START Materials provided

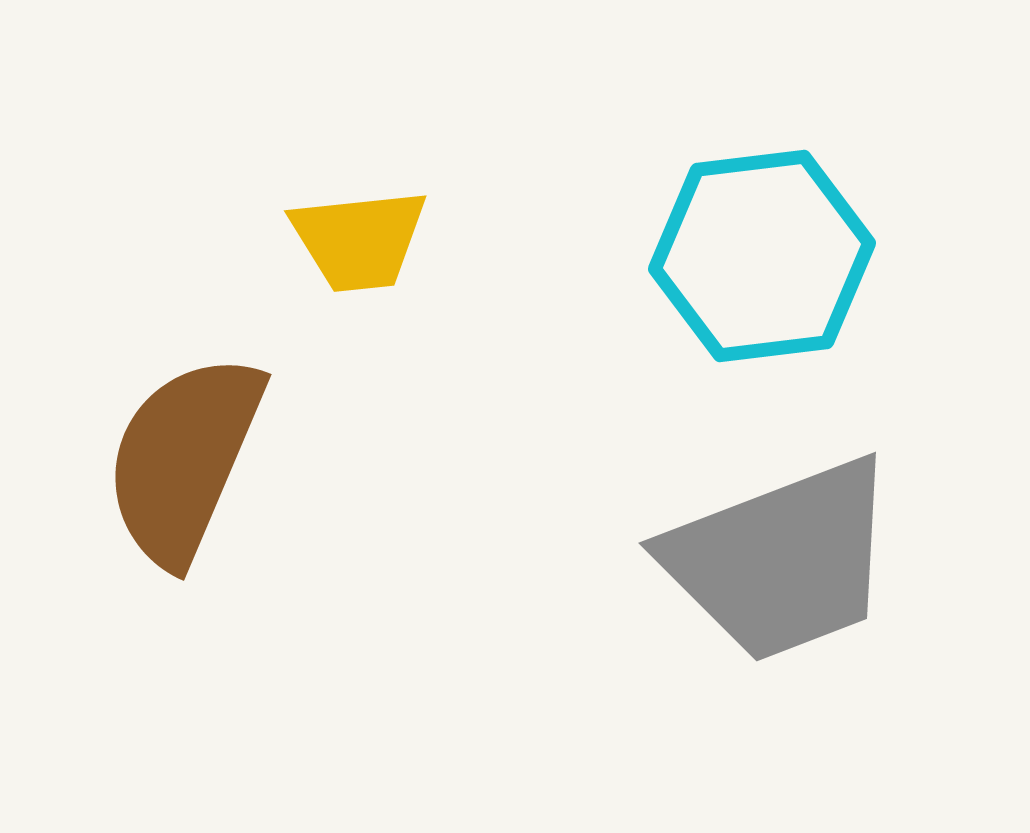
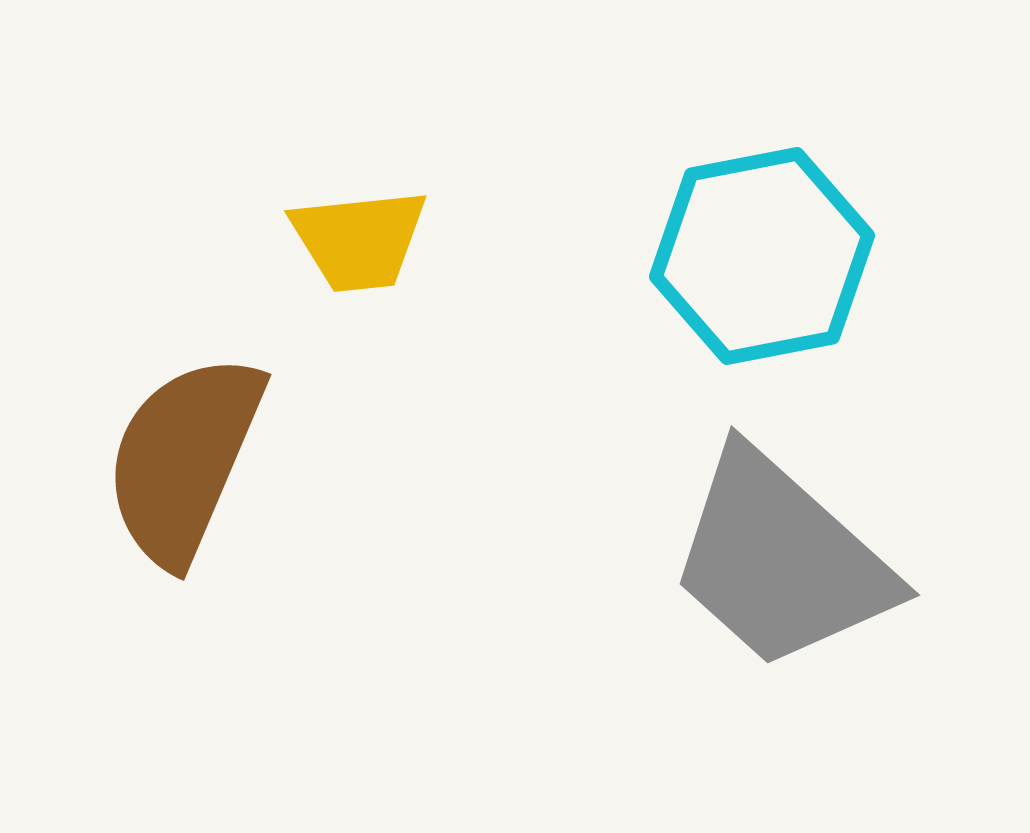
cyan hexagon: rotated 4 degrees counterclockwise
gray trapezoid: rotated 63 degrees clockwise
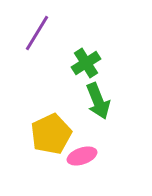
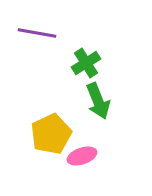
purple line: rotated 69 degrees clockwise
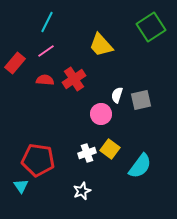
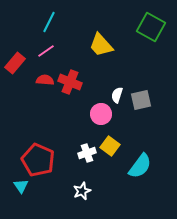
cyan line: moved 2 px right
green square: rotated 28 degrees counterclockwise
red cross: moved 4 px left, 3 px down; rotated 35 degrees counterclockwise
yellow square: moved 3 px up
red pentagon: rotated 16 degrees clockwise
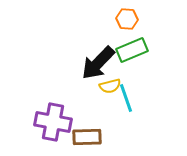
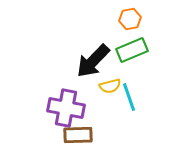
orange hexagon: moved 3 px right; rotated 15 degrees counterclockwise
black arrow: moved 5 px left, 2 px up
cyan line: moved 3 px right, 1 px up
purple cross: moved 13 px right, 14 px up
brown rectangle: moved 9 px left, 2 px up
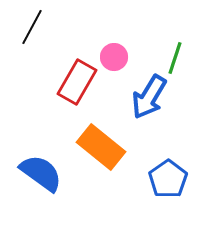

END Materials provided

Task statement >> The preceding entries should be duplicated word for word; no picture belongs in the copy.

Task output >>
cyan hexagon: rotated 4 degrees counterclockwise
gray trapezoid: rotated 63 degrees clockwise
purple line: rotated 69 degrees clockwise
cyan line: moved 2 px right
green square: rotated 28 degrees counterclockwise
red cross: moved 4 px left, 3 px down; rotated 35 degrees counterclockwise
yellow square: moved 3 px up
red pentagon: rotated 16 degrees clockwise
orange hexagon: moved 3 px right; rotated 15 degrees counterclockwise
black arrow: moved 5 px left, 2 px up
cyan line: moved 3 px right, 1 px up
purple cross: moved 13 px right, 14 px up
brown rectangle: moved 9 px left, 2 px up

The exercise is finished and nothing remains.